**Problem to solve**
Below are records. Find each line in them that holds the word "moved" and copy it.

▼

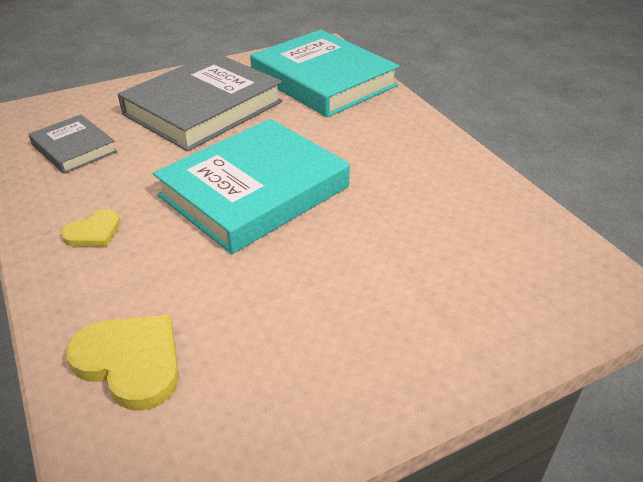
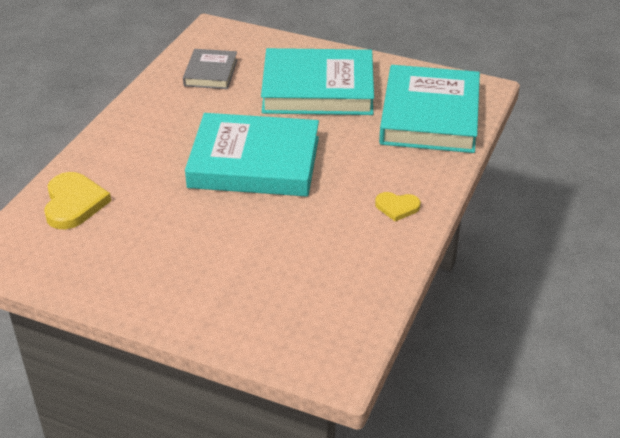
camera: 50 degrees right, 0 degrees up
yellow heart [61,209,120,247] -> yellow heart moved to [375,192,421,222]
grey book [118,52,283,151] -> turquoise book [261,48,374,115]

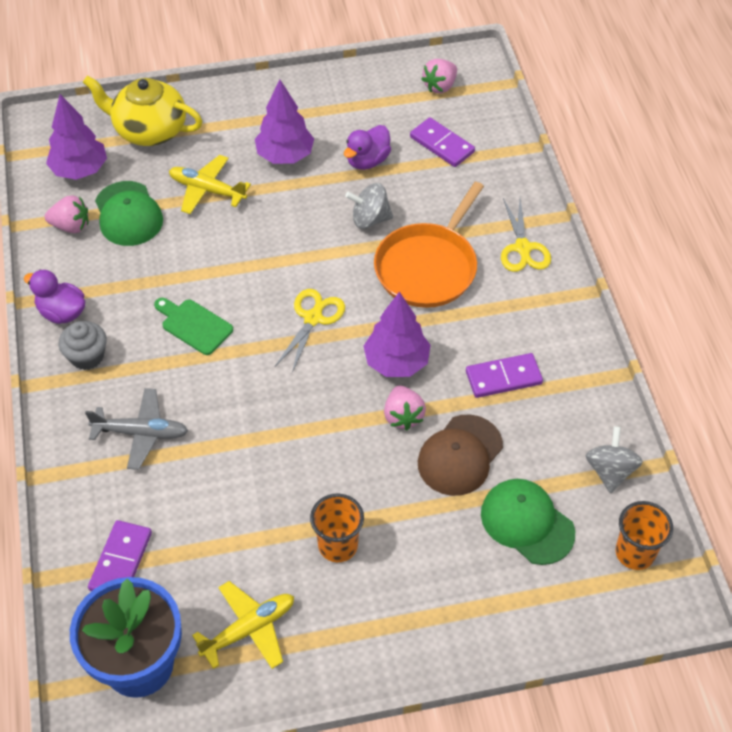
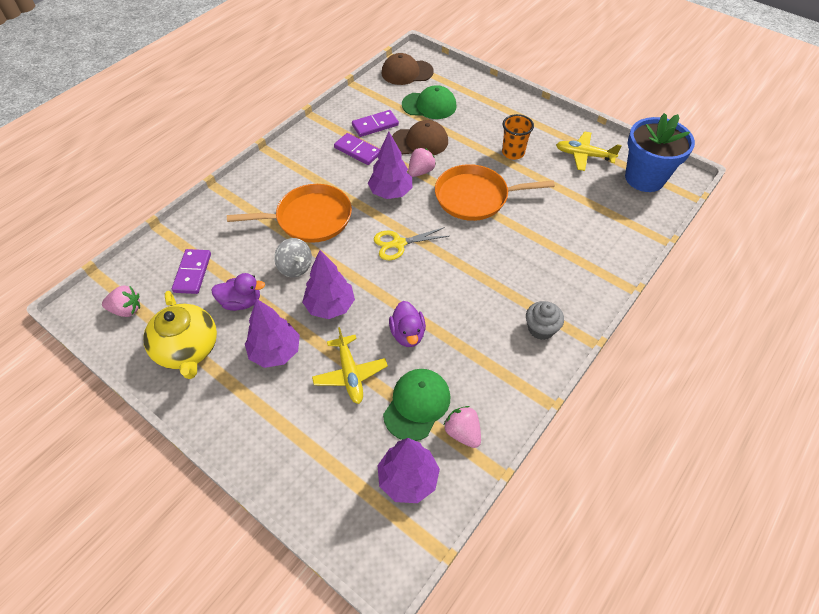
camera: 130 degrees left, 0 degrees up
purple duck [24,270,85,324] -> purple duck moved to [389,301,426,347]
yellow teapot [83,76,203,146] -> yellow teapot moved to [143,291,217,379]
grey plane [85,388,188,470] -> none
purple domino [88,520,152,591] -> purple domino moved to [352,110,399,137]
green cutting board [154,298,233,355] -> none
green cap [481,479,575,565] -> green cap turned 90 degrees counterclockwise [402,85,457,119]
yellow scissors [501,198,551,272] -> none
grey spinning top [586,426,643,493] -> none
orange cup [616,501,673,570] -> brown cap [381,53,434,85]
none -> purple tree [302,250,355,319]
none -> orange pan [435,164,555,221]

▲

**Solution to this task**
yellow heart [61,209,120,247] -> yellow heart moved to [375,192,421,222]
purple duck [24,270,85,324] -> purple duck moved to [389,301,426,347]
yellow teapot [83,76,203,146] -> yellow teapot moved to [143,291,217,379]
purple domino [88,520,152,591] -> purple domino moved to [352,110,399,137]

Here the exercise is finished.